> **SUPPLIED INFORMATION**
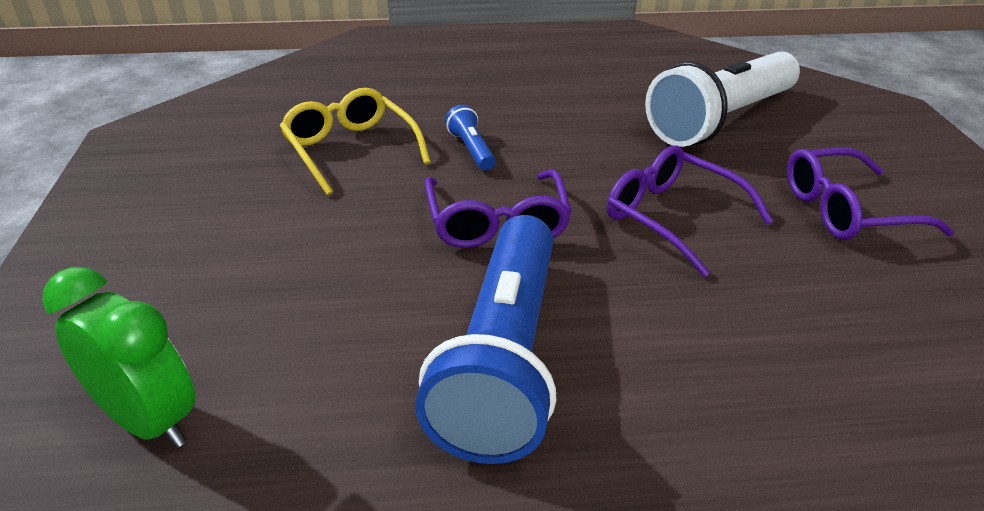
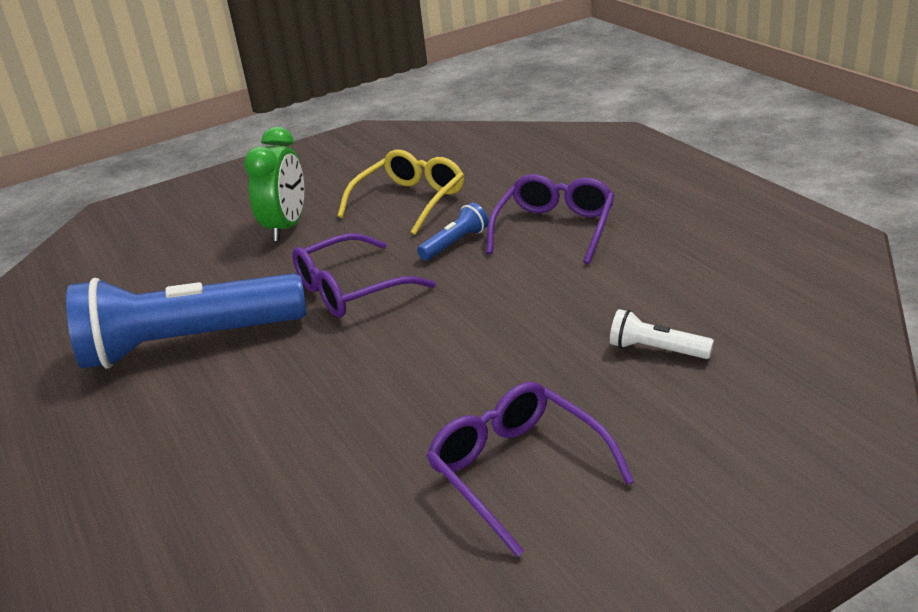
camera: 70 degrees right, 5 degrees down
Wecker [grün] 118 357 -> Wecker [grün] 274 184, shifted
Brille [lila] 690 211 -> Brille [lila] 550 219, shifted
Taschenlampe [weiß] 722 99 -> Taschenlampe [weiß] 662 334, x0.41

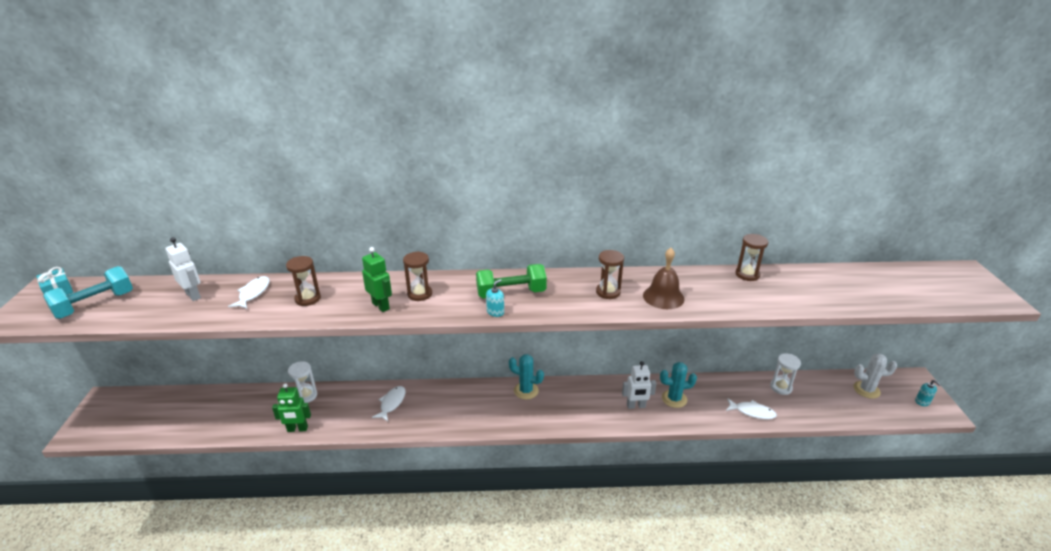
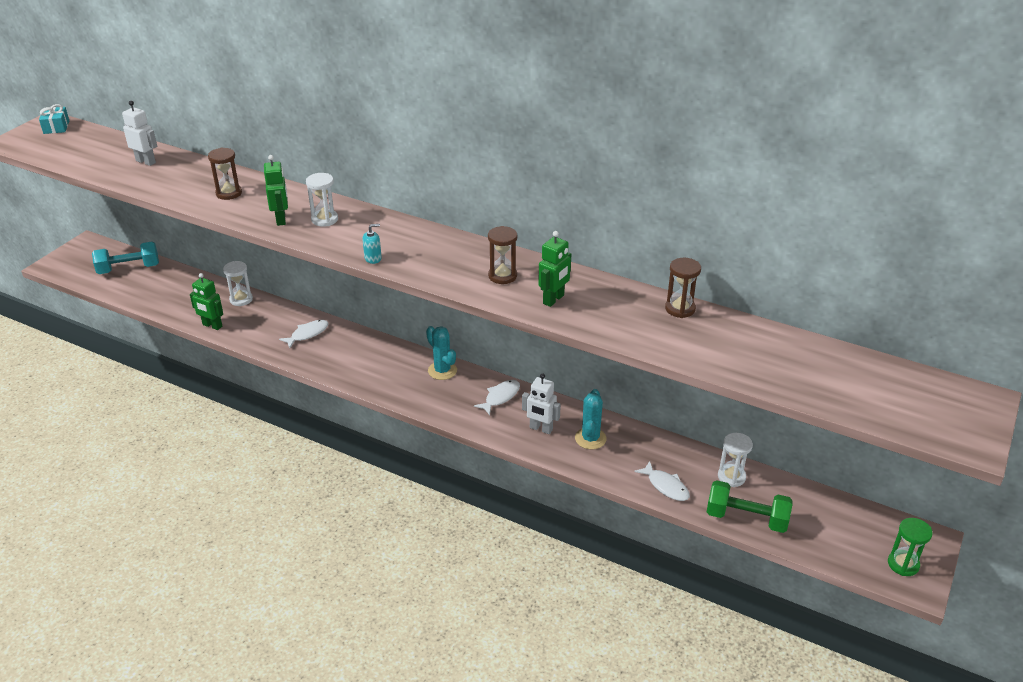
camera: 30 degrees right, 5 degrees up
Kaktus [weiß] 875 376 -> none
Hantel [türkis] 88 292 -> Hantel [türkis] 125 258, shifted
Fisch [weiß] 249 292 -> Fisch [weiß] 497 397, shifted
Hantel [grün] 511 281 -> Hantel [grün] 750 506, shifted
Glocke [braun] 663 278 -> Roboter [grün] 554 269
Seifenspender [türkis] 928 393 -> Sanduhr [grün] 910 547
Sanduhr [braun] 417 276 -> Sanduhr [weiß] 322 200
Roboter [weiß] 183 269 -> Roboter [weiß] 139 133, 45 degrees counterclockwise
Kaktus [türkis] 678 385 -> Kaktus [türkis] 591 419, 75 degrees clockwise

> **WORK ITEM**
Output, word for word, the full listing above, with no pictures.

> **TASK RESPONSE**
camera: 70 degrees right, 5 degrees down
Wecker [grün] 118 357 -> Wecker [grün] 274 184, shifted
Brille [lila] 690 211 -> Brille [lila] 550 219, shifted
Taschenlampe [weiß] 722 99 -> Taschenlampe [weiß] 662 334, x0.41

camera: 30 degrees right, 5 degrees up
Kaktus [weiß] 875 376 -> none
Hantel [türkis] 88 292 -> Hantel [türkis] 125 258, shifted
Fisch [weiß] 249 292 -> Fisch [weiß] 497 397, shifted
Hantel [grün] 511 281 -> Hantel [grün] 750 506, shifted
Glocke [braun] 663 278 -> Roboter [grün] 554 269
Seifenspender [türkis] 928 393 -> Sanduhr [grün] 910 547
Sanduhr [braun] 417 276 -> Sanduhr [weiß] 322 200
Roboter [weiß] 183 269 -> Roboter [weiß] 139 133, 45 degrees counterclockwise
Kaktus [türkis] 678 385 -> Kaktus [türkis] 591 419, 75 degrees clockwise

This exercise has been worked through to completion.